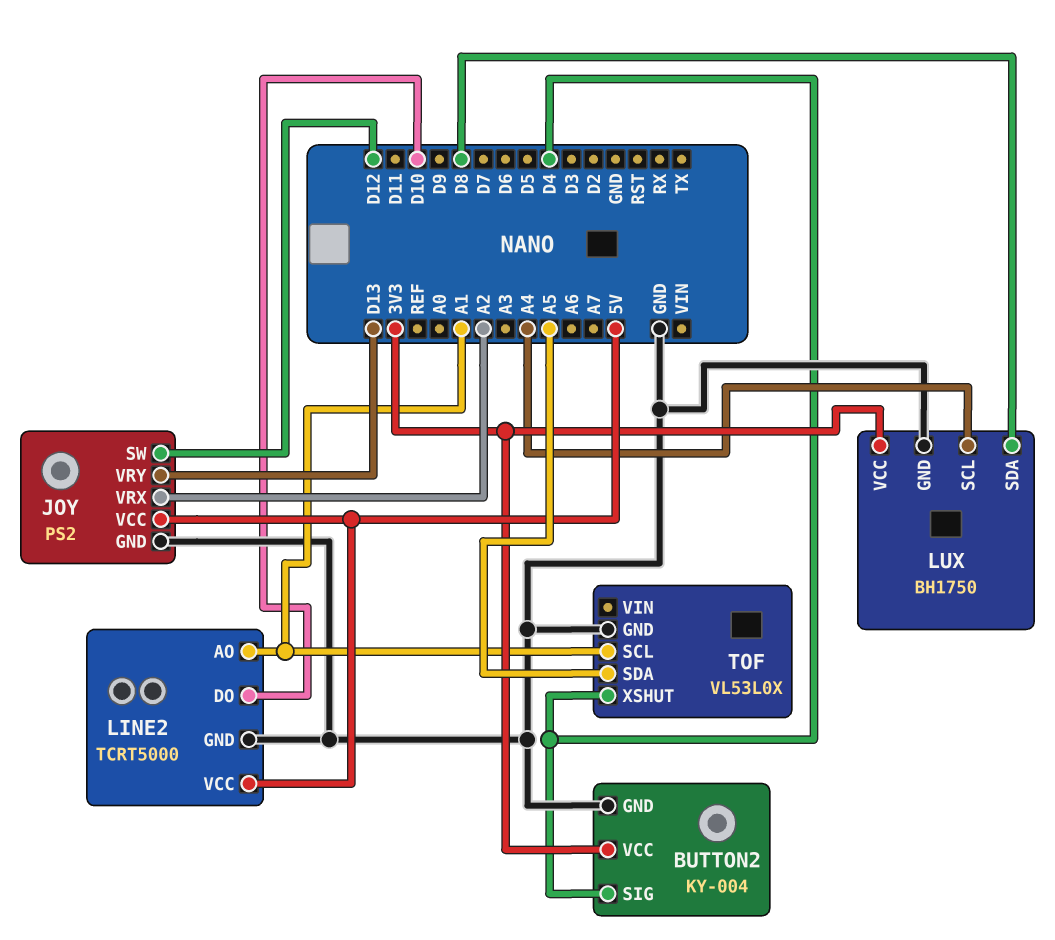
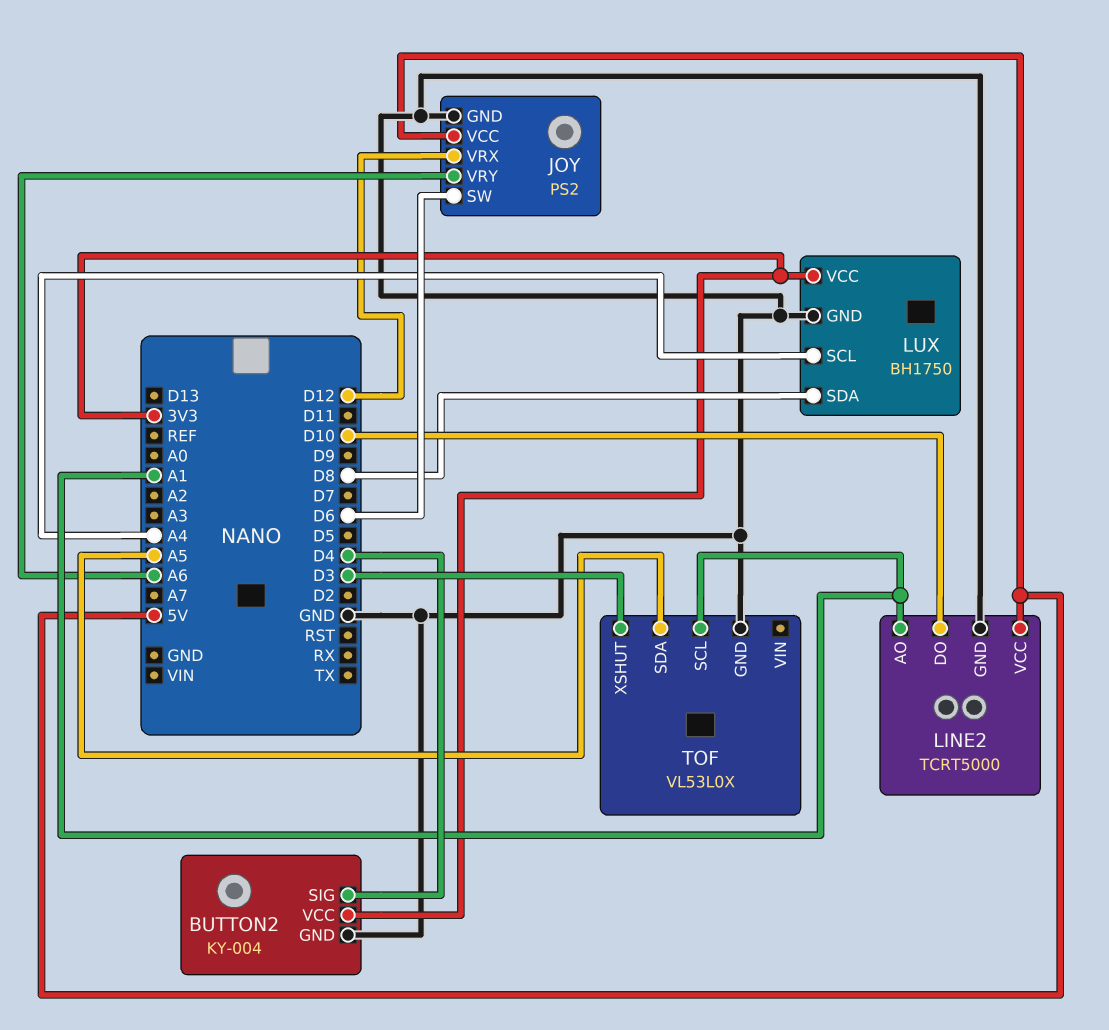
JOY pin SW: D12 -> D6
JOY pin VRX: A2 -> D12
JOY pin VRY: D13 -> A6
TOF pin XSHUT: D4 -> D3

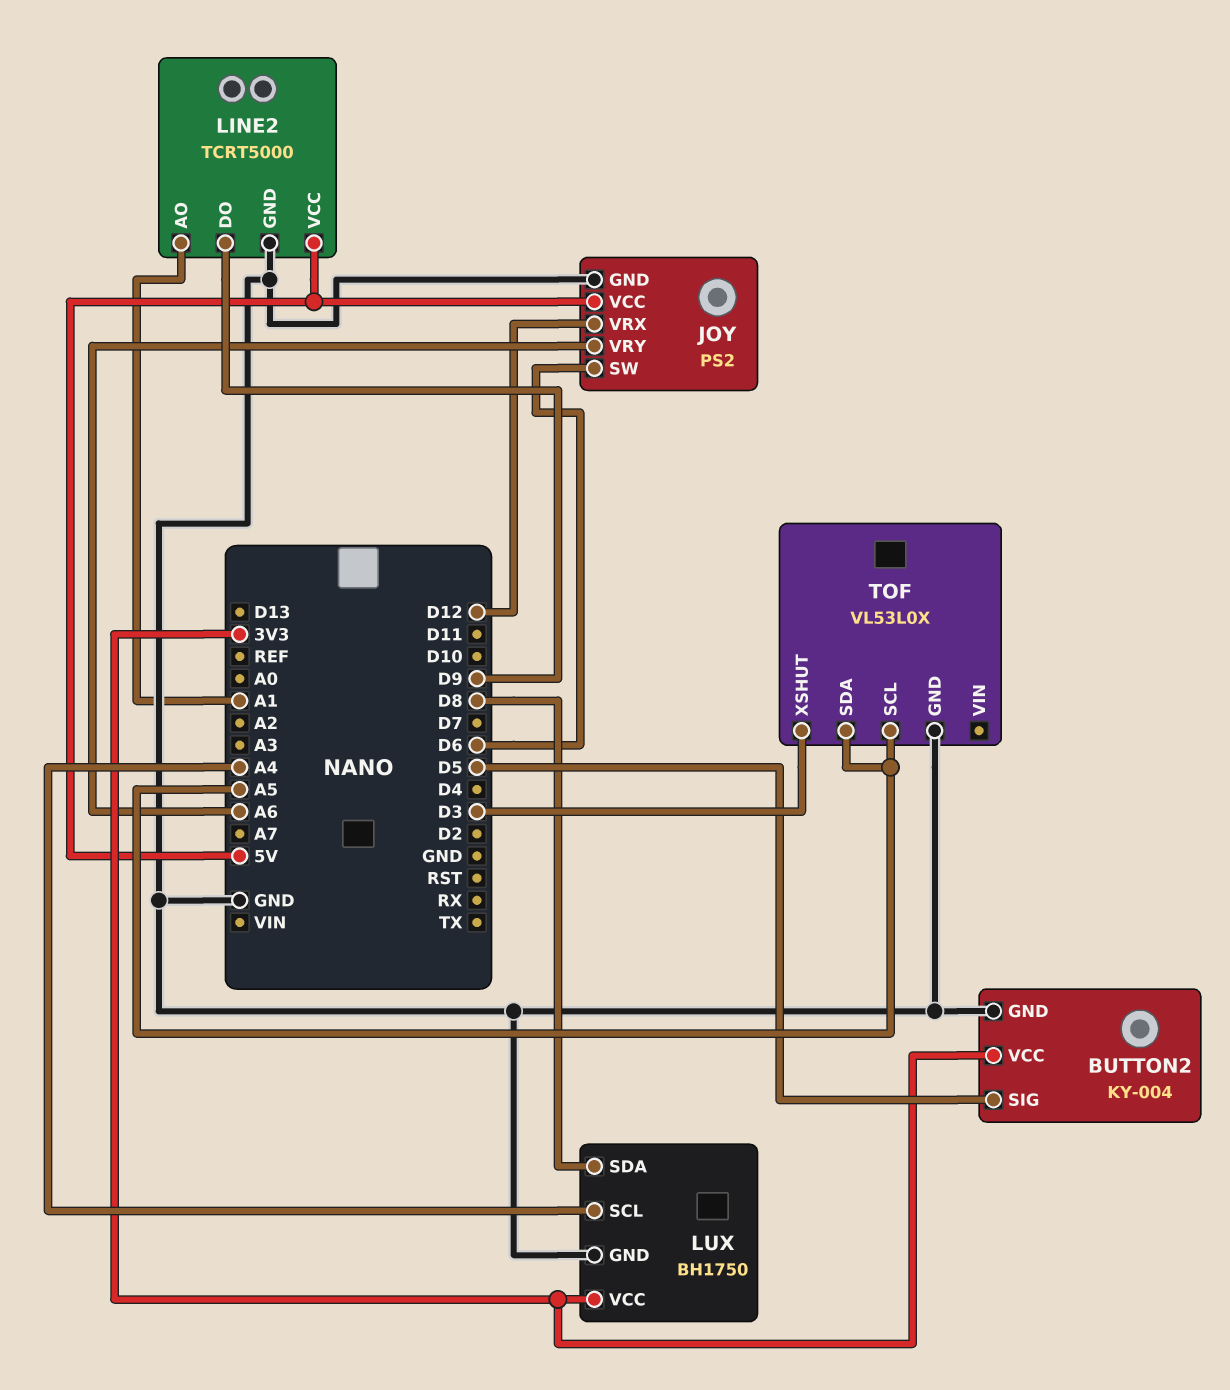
BUTTON2 pin SIG: D4 -> D5
LINE2 pin DO: D10 -> D9
TOF pin SCL: A1 -> A5

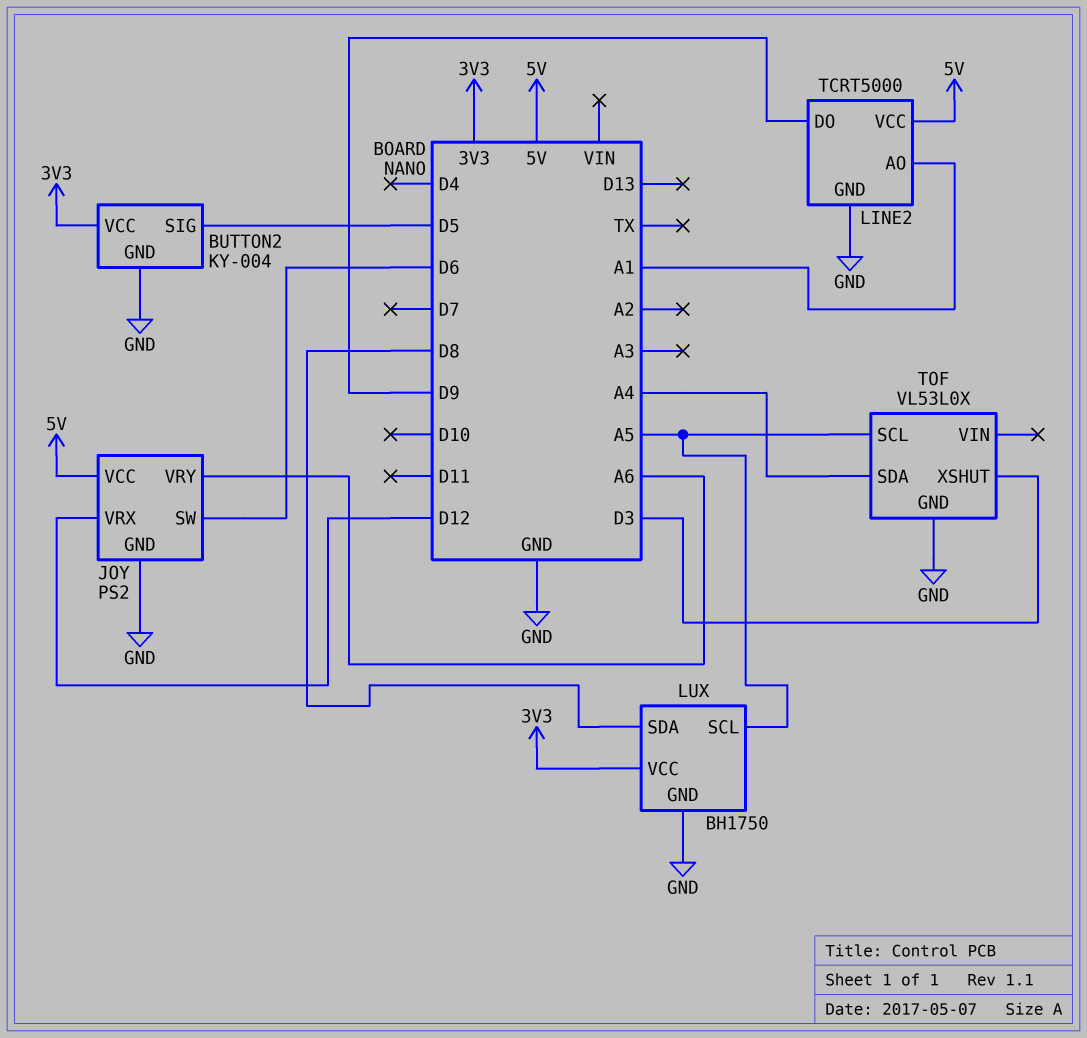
LUX pin SCL: A4 -> A5
TOF pin SDA: A5 -> A4

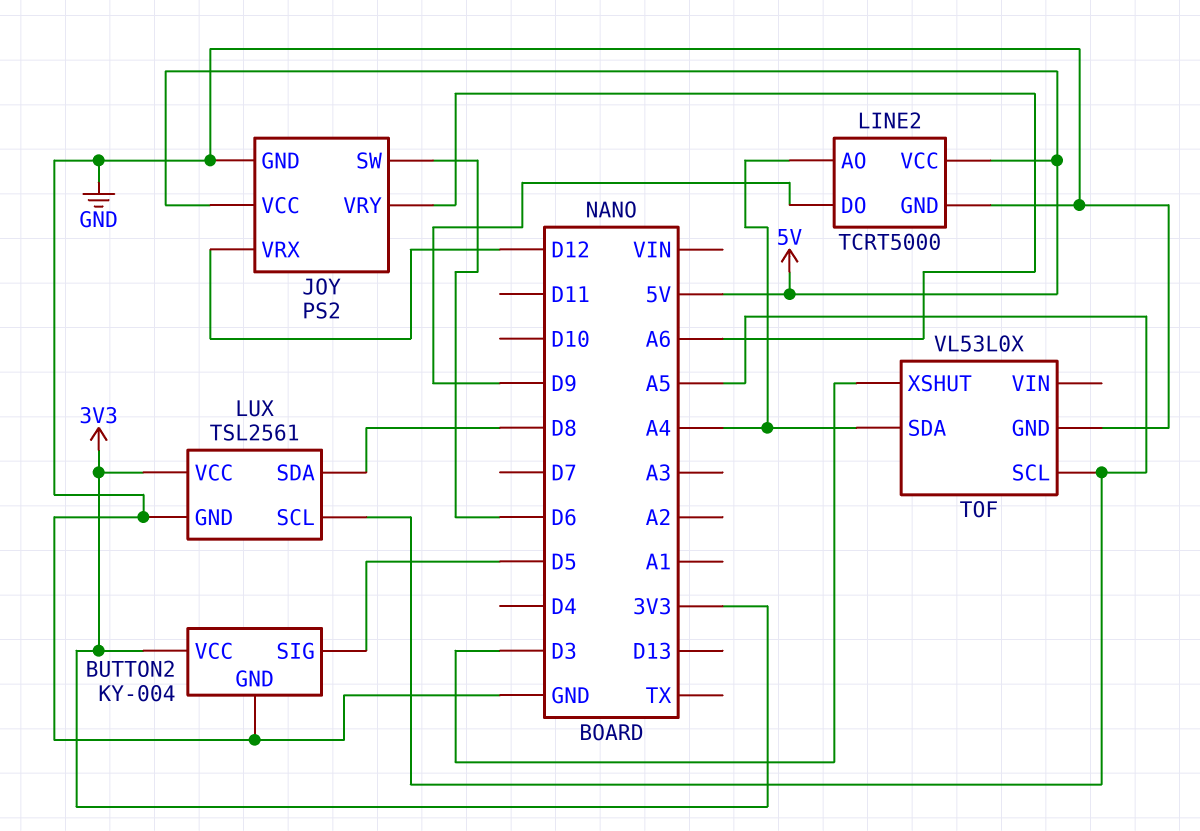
LINE2 pin AO: A1 -> A4
LUX: BH1750 -> TSL2561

---+---

■ Aim of the exercise:
Since the copy must exclude the pictures, transcribe only the text of the records, word for word.

■ Response to this task:
JOY pin SW: D12 -> D6
JOY pin VRX: A2 -> D12
JOY pin VRY: D13 -> A6
TOF pin XSHUT: D4 -> D3

BUTTON2 pin SIG: D4 -> D5
LINE2 pin DO: D10 -> D9
TOF pin SCL: A1 -> A5

LUX pin SCL: A4 -> A5
TOF pin SDA: A5 -> A4

LINE2 pin AO: A1 -> A4
LUX: BH1750 -> TSL2561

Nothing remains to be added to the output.